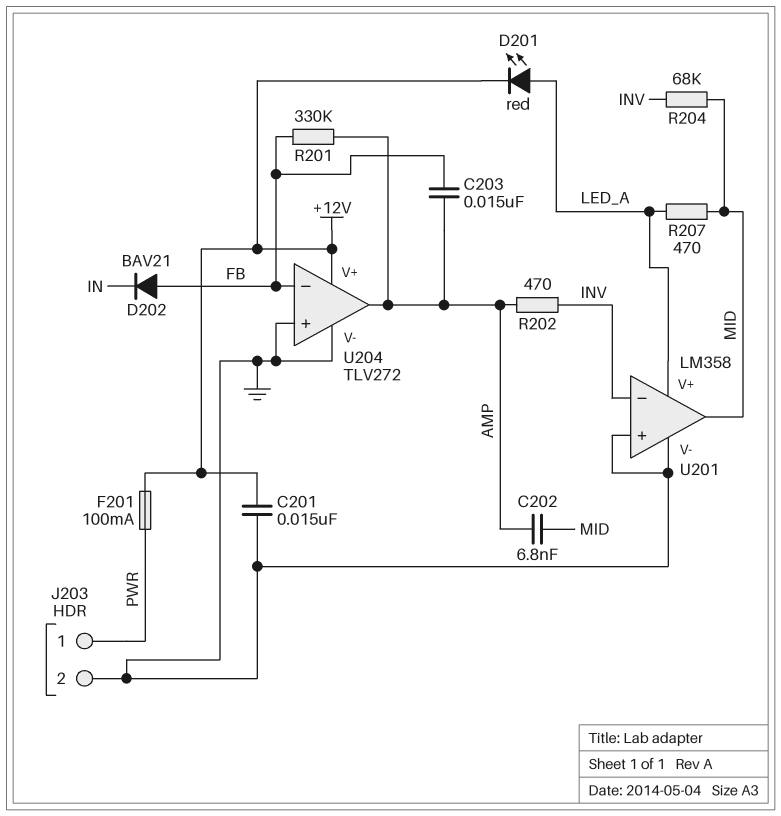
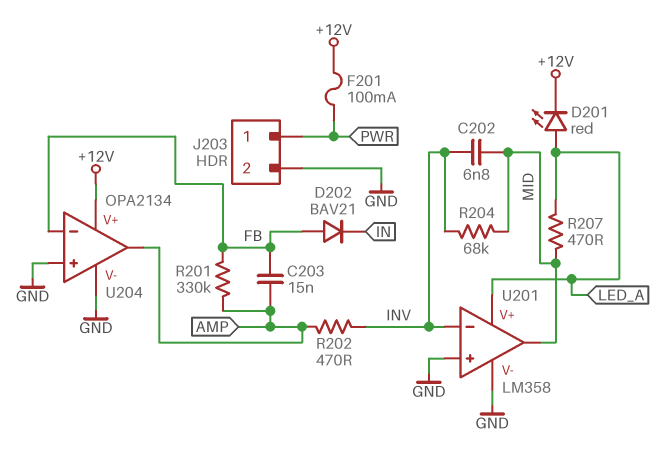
C201: 15nF (+12V, GND) -> none
C202: 6.8nF (AMP, MID) -> 6.8nF (INV, MID)
U204: TLV272 -> OPA2134

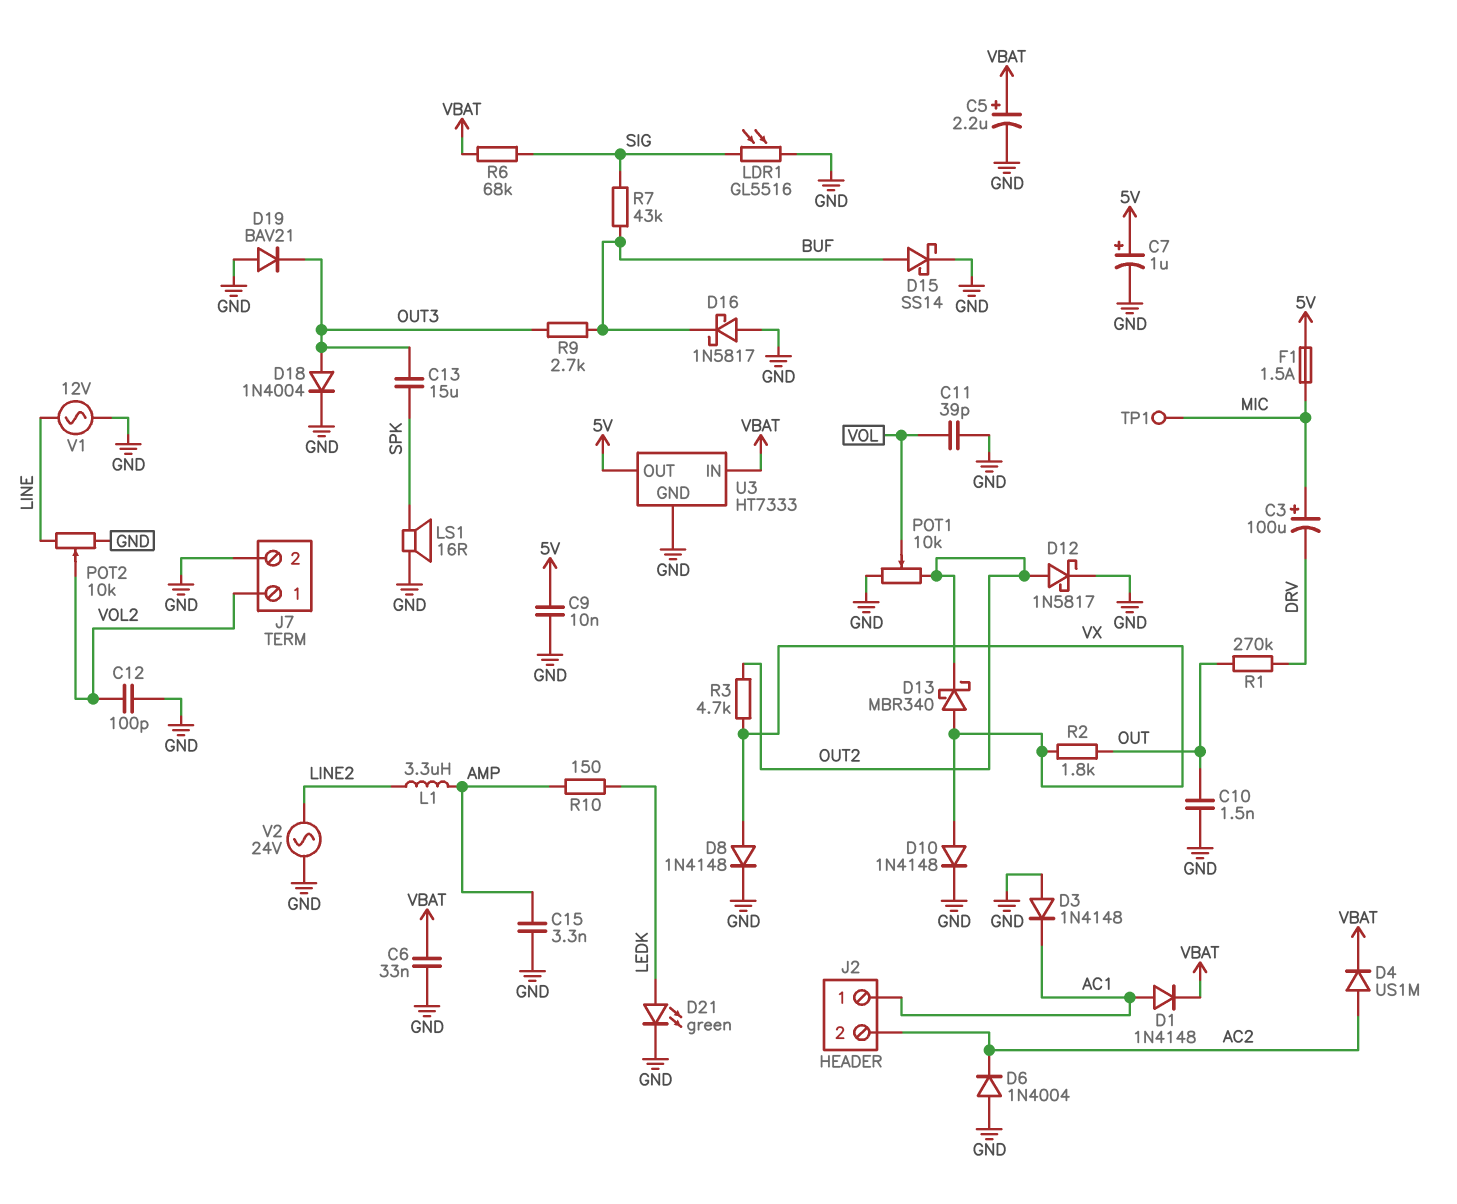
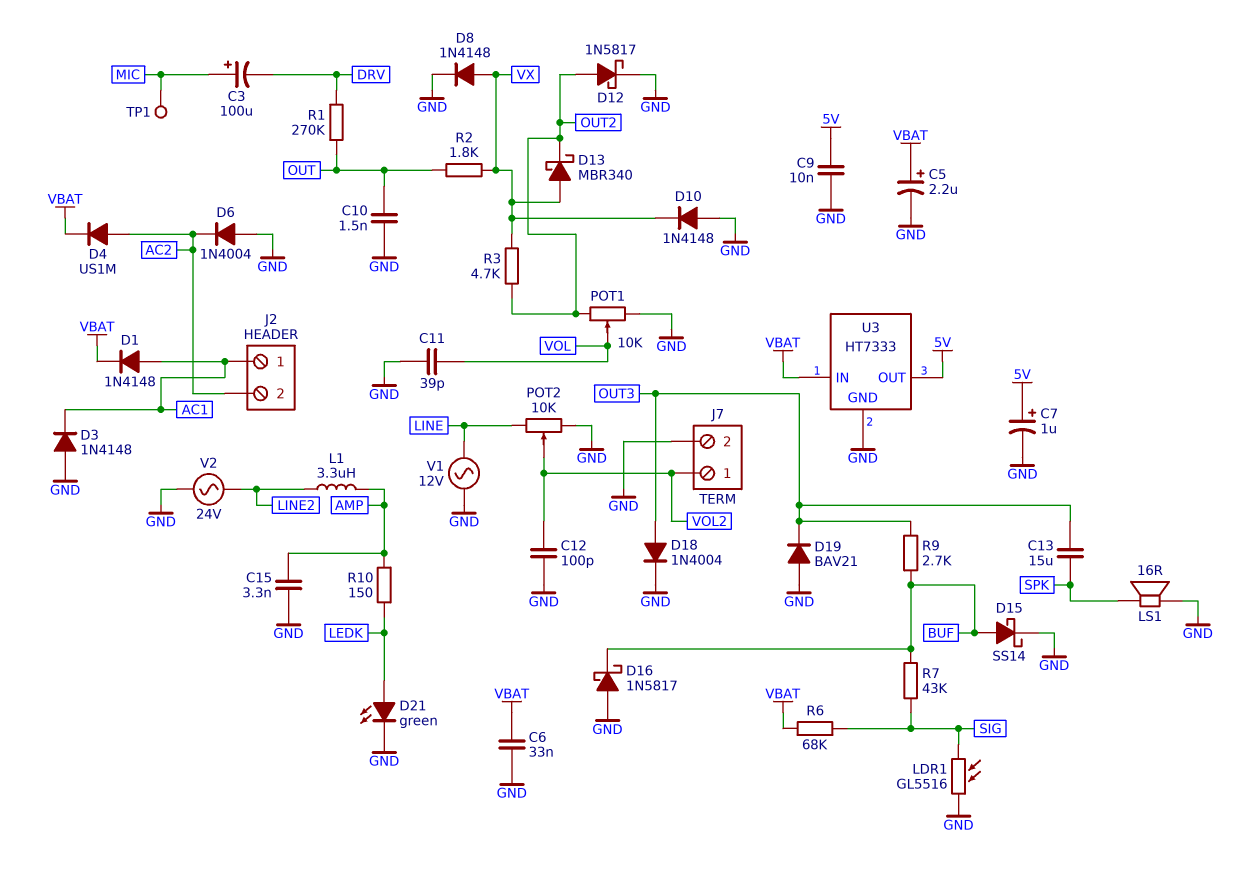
D10: diode 1N4148 (A VX, K GND) -> diode 1N4148 (A GND, K VX)
F1: 1.5A (5V, MIC) -> none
# # #
◆ **What needs to be done**
Pictures do not belong in your copy; restate word for word the lines from the one containing "C202: 6.8nF (AMP, MID) -> 6.8nF (INV, MID)" through the last line of the records above.

◆ **Solution to this exercise**
C202: 6.8nF (AMP, MID) -> 6.8nF (INV, MID)
U204: TLV272 -> OPA2134

D10: diode 1N4148 (A VX, K GND) -> diode 1N4148 (A GND, K VX)
F1: 1.5A (5V, MIC) -> none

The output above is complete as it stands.